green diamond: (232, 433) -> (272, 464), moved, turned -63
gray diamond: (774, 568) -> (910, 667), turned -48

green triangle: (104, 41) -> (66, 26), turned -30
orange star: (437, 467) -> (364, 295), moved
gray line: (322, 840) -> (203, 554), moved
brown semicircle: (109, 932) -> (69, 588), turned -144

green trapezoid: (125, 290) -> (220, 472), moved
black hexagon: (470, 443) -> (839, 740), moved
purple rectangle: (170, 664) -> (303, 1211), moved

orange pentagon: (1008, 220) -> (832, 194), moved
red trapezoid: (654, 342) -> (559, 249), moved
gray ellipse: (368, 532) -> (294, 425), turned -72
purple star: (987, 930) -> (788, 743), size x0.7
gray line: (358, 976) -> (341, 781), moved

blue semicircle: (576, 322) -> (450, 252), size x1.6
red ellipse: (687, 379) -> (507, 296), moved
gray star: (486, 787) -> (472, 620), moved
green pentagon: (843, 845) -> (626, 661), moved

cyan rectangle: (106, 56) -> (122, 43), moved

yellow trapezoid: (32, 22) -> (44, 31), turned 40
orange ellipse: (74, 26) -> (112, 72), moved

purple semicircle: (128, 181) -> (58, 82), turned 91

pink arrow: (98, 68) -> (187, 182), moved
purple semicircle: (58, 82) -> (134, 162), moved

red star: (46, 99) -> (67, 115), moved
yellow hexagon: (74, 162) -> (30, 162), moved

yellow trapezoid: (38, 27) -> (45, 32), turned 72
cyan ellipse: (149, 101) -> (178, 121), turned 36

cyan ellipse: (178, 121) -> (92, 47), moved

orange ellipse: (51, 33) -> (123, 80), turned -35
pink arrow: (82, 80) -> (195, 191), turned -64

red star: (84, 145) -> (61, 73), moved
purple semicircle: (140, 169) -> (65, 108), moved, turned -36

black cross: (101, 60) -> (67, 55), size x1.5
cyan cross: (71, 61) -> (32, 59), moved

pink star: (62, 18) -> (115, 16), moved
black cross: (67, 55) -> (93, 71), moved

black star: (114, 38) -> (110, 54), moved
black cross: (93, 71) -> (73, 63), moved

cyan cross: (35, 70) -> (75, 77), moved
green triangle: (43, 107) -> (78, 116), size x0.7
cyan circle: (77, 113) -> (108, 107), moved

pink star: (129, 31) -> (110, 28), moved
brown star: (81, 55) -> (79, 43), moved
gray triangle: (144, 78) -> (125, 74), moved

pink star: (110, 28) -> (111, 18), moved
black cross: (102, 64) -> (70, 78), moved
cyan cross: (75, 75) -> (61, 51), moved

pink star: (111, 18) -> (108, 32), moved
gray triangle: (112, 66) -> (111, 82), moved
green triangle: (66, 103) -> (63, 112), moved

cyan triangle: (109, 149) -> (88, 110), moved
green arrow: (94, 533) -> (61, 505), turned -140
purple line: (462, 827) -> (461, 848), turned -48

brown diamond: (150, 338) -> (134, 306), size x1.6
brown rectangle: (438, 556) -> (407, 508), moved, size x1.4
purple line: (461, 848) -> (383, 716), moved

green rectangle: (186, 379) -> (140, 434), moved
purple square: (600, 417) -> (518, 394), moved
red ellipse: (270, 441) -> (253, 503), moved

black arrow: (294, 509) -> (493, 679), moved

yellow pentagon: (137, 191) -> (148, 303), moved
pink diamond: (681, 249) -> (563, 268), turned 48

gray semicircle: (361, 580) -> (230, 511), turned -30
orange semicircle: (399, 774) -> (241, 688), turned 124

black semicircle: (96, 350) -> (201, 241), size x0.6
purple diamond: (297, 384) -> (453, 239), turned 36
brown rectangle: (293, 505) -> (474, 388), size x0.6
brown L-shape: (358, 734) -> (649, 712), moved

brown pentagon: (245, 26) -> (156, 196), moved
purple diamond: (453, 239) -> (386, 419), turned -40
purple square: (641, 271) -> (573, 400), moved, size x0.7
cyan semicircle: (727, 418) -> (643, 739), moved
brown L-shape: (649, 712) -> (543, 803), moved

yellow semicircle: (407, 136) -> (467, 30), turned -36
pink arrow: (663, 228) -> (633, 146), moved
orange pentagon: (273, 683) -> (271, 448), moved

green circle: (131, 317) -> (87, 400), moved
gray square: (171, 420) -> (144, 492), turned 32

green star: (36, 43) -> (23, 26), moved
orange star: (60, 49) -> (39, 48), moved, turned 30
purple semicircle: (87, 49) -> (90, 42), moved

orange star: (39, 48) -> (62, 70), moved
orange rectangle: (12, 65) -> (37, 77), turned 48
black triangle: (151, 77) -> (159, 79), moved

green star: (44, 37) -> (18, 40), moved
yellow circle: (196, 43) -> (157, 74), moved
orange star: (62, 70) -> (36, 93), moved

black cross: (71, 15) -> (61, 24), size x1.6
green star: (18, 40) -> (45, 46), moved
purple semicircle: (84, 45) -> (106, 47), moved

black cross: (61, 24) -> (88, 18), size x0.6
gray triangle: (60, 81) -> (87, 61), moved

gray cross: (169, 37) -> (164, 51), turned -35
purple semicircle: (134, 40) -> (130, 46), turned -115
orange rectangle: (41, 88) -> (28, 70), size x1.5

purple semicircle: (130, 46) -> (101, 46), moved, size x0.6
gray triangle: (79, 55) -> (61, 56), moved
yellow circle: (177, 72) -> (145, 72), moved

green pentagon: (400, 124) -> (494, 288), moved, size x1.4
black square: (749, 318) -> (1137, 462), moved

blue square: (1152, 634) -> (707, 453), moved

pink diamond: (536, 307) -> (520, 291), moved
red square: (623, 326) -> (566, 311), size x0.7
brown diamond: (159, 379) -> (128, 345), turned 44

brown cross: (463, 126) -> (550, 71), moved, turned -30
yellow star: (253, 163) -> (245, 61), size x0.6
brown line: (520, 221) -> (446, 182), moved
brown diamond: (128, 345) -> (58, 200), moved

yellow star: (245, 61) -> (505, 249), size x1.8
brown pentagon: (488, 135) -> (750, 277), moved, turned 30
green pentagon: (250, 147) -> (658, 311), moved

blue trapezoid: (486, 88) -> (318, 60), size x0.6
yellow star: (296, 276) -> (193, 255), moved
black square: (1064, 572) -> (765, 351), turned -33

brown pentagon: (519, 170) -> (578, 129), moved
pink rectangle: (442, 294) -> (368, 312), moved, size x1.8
● ● ● ● ●
#### Exercise goal
Exactly the lines from the one containing "brown pentagon: (488, 135)" through the final line of the records above are needed, copied word for word.

#### Response
brown pentagon: (488, 135) -> (750, 277), moved, turned 30
green pentagon: (250, 147) -> (658, 311), moved

blue trapezoid: (486, 88) -> (318, 60), size x0.6
yellow star: (296, 276) -> (193, 255), moved
black square: (1064, 572) -> (765, 351), turned -33

brown pentagon: (519, 170) -> (578, 129), moved
pink rectangle: (442, 294) -> (368, 312), moved, size x1.8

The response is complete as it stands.